• INPUT DATA
┌────────

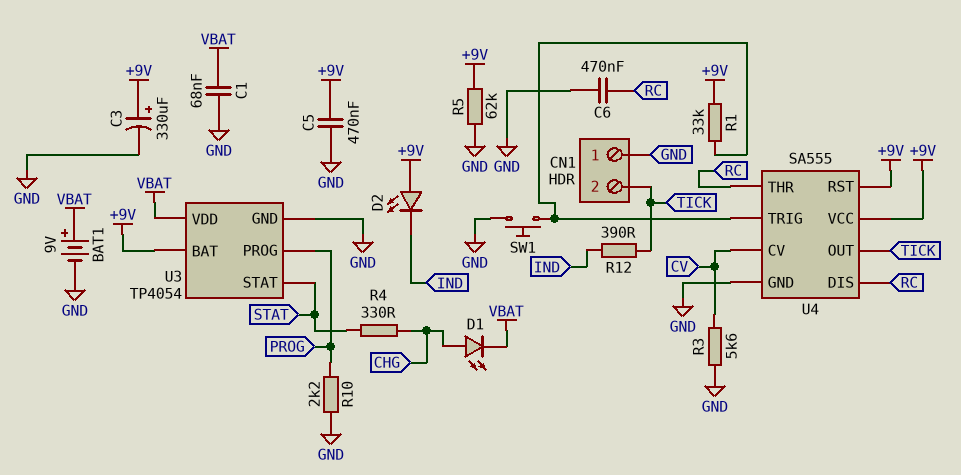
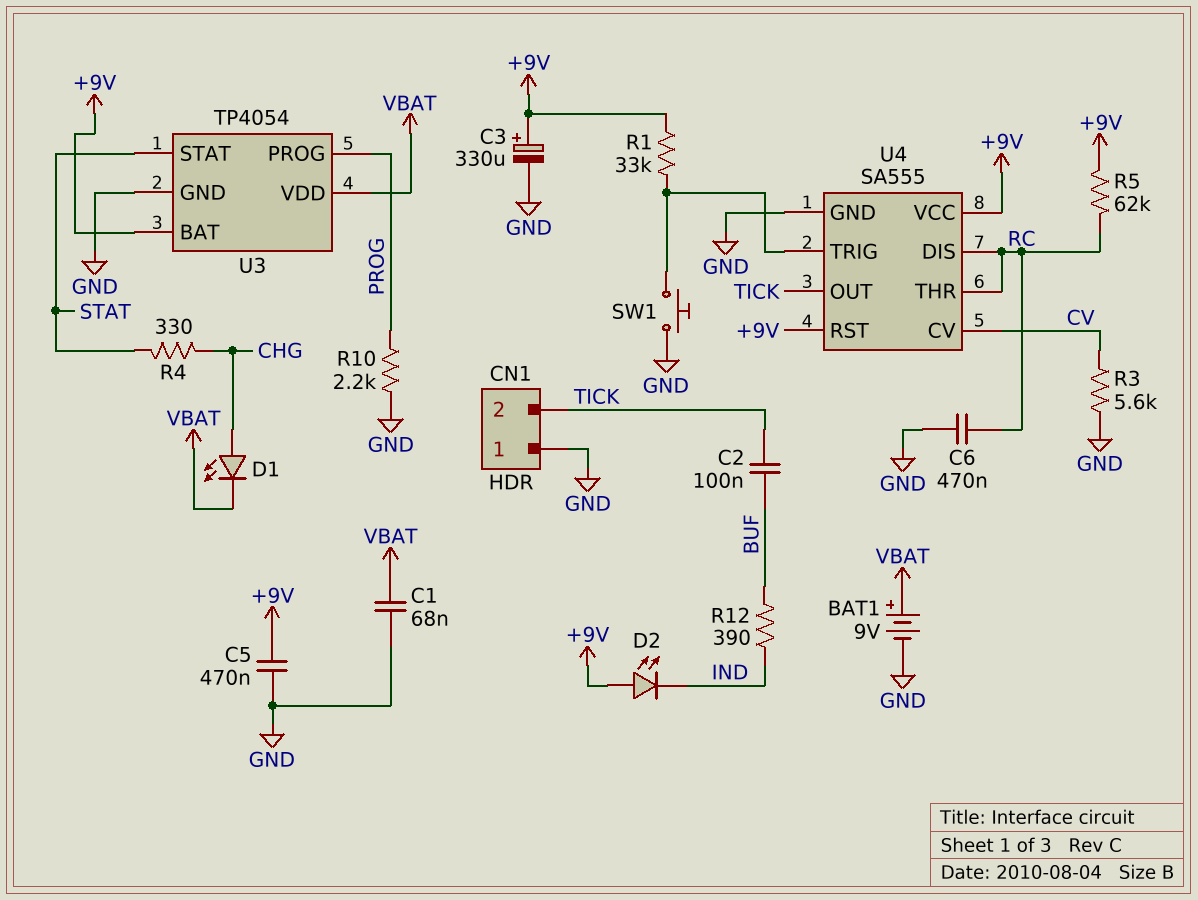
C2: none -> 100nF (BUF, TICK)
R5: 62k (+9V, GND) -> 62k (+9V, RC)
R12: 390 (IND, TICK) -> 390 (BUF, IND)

└────────
┌────────

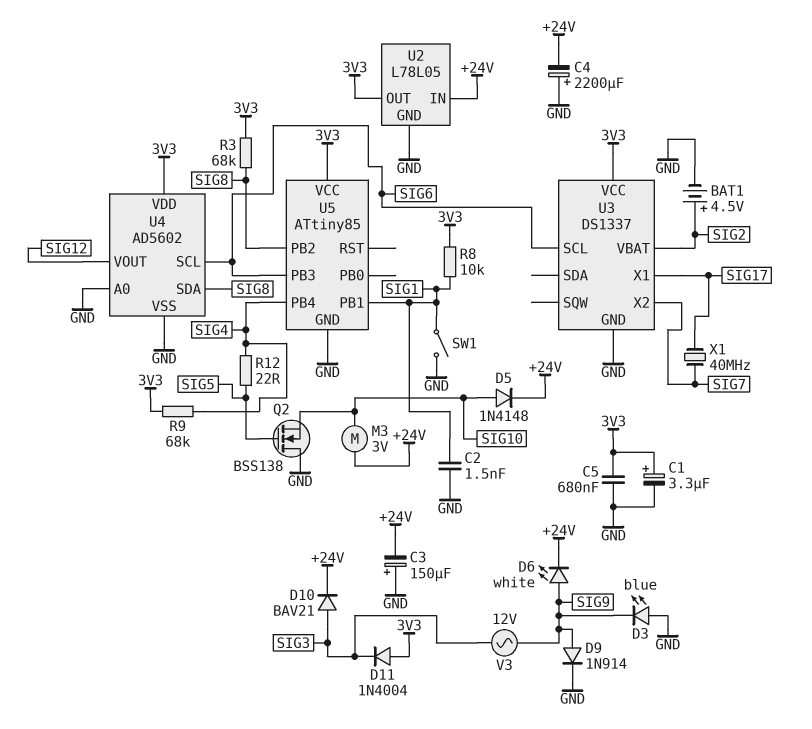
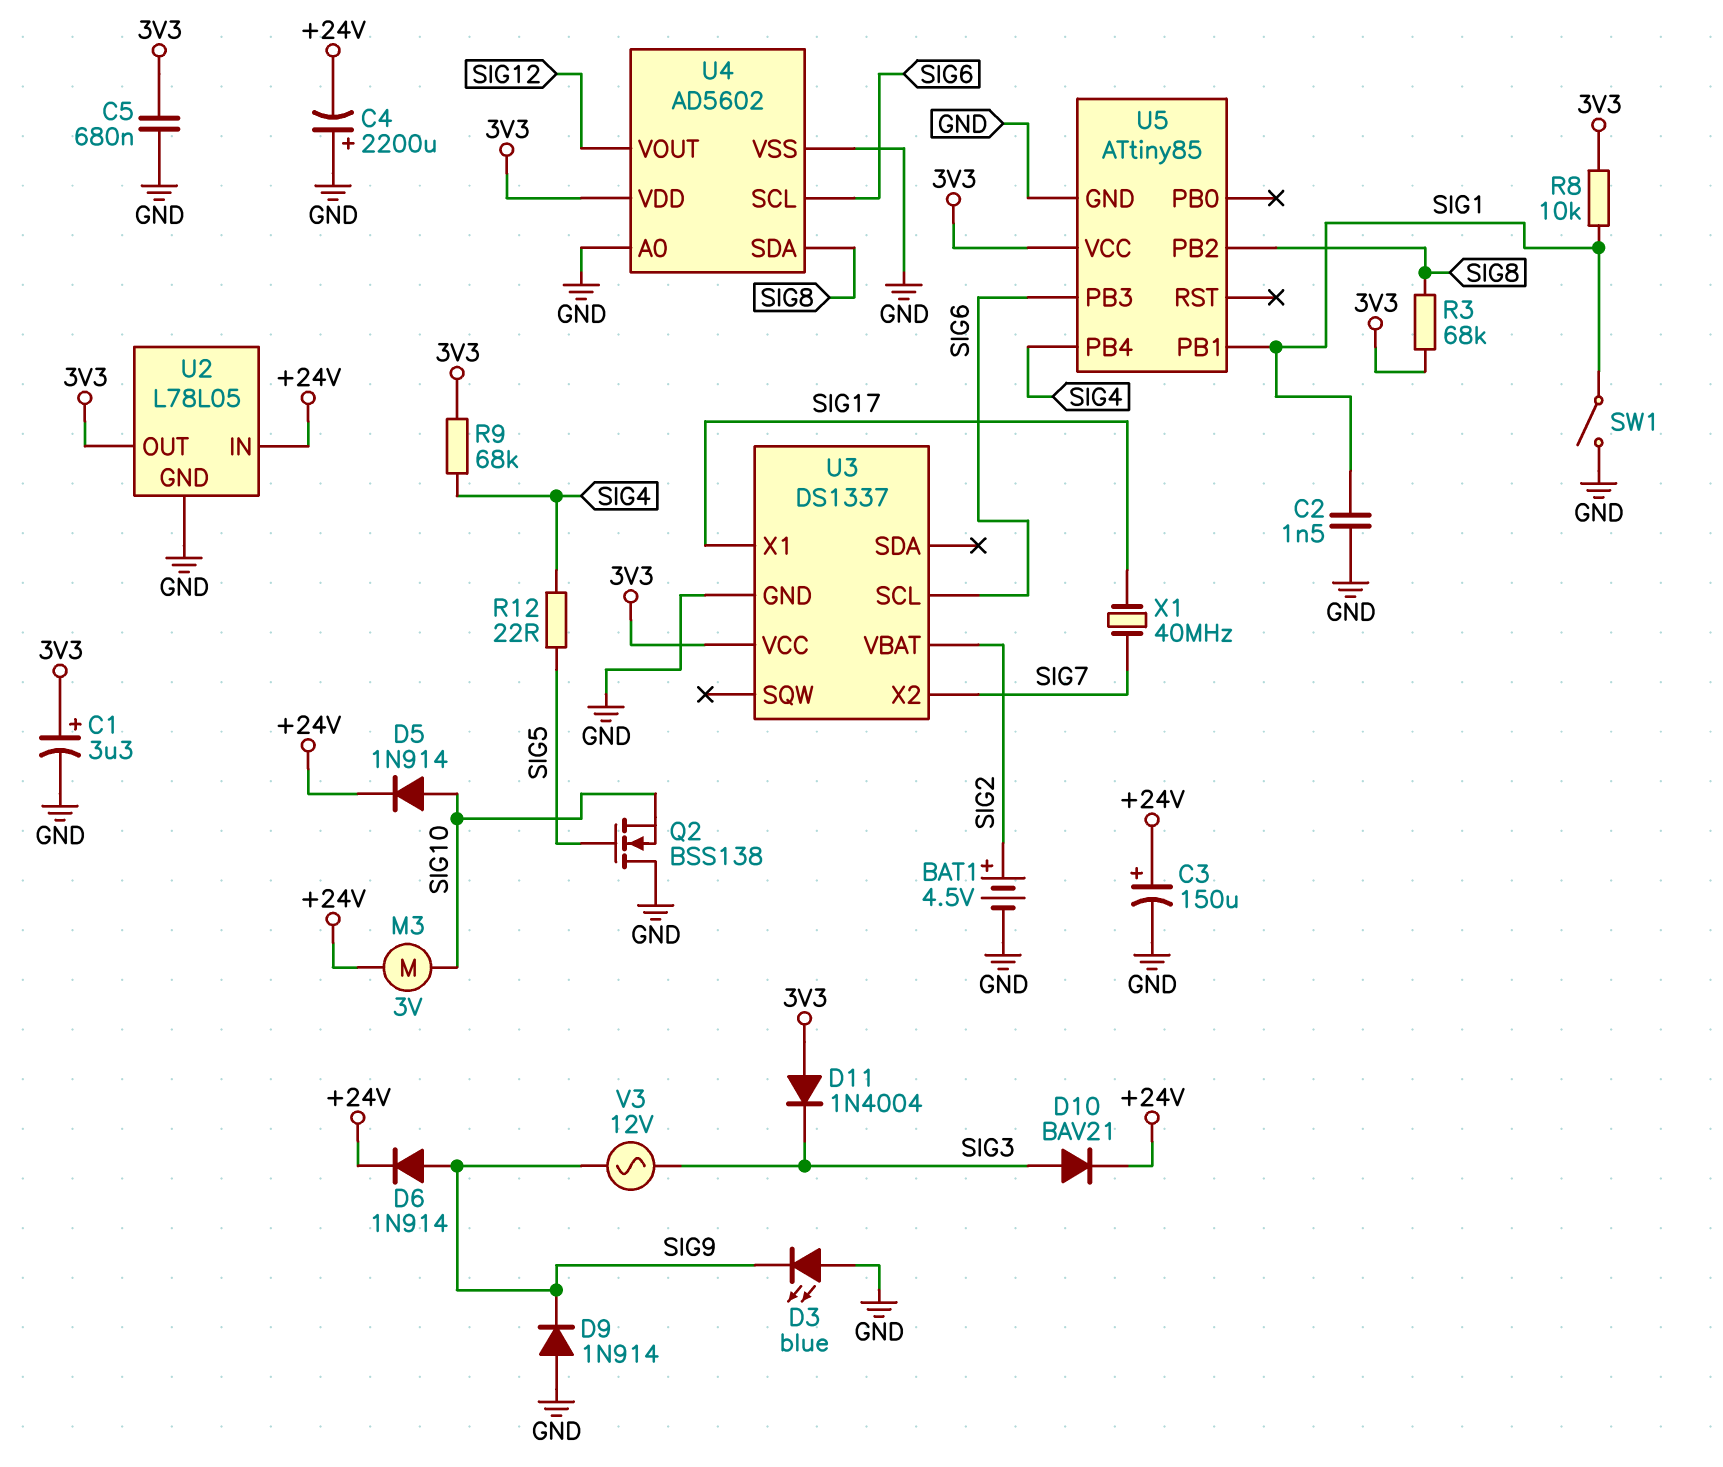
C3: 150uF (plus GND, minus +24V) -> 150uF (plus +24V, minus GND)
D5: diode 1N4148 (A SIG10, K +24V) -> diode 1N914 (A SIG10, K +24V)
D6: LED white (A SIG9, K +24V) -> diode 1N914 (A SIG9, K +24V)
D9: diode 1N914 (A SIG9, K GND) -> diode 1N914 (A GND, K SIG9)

└────────
┌────────

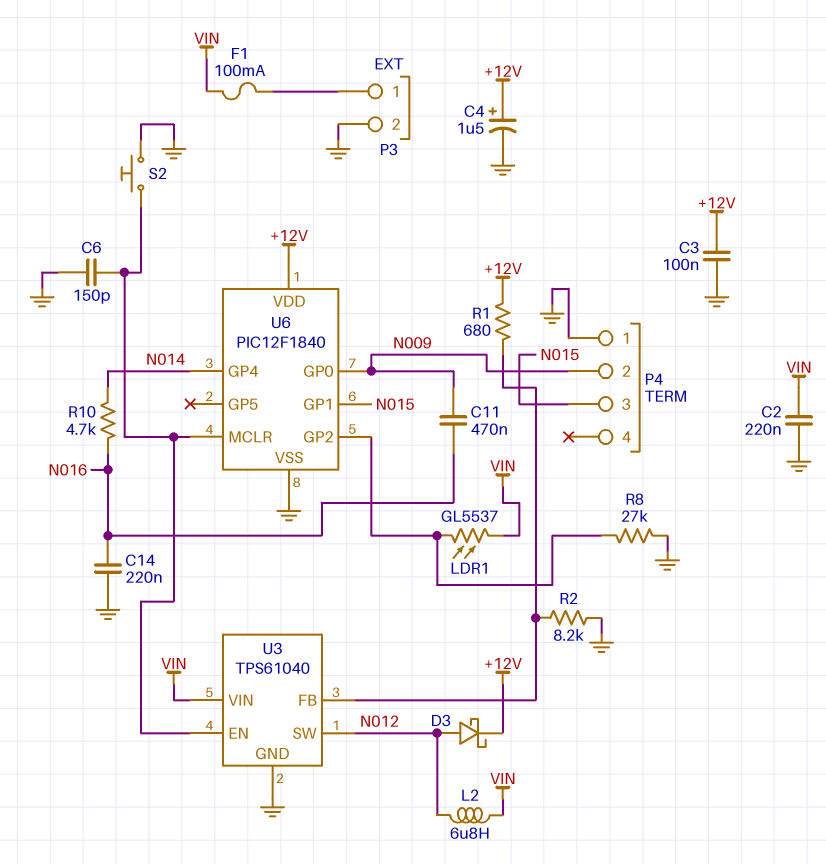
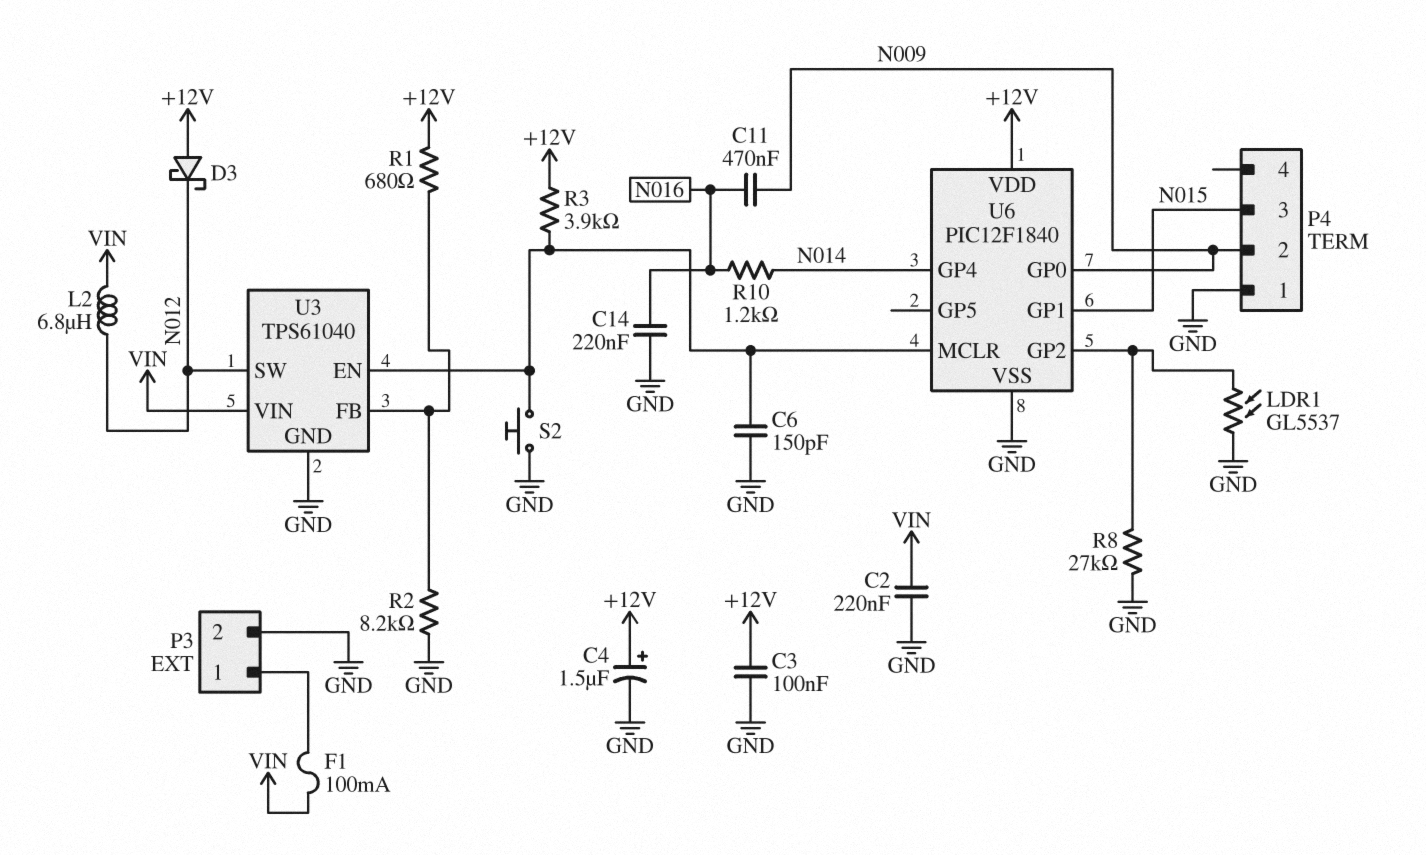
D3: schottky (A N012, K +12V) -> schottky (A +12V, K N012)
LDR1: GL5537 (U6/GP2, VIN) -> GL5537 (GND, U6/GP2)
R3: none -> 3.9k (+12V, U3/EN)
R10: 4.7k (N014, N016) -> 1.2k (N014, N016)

└────────

• ASSIGNMENT
Look over the data above and show each line that contains "diode".

• SOLUTION FOR THIS EXERCISE
D5: diode 1N4148 (A SIG10, K +24V) -> diode 1N914 (A SIG10, K +24V)
D6: LED white (A SIG9, K +24V) -> diode 1N914 (A SIG9, K +24V)
D9: diode 1N914 (A SIG9, K GND) -> diode 1N914 (A GND, K SIG9)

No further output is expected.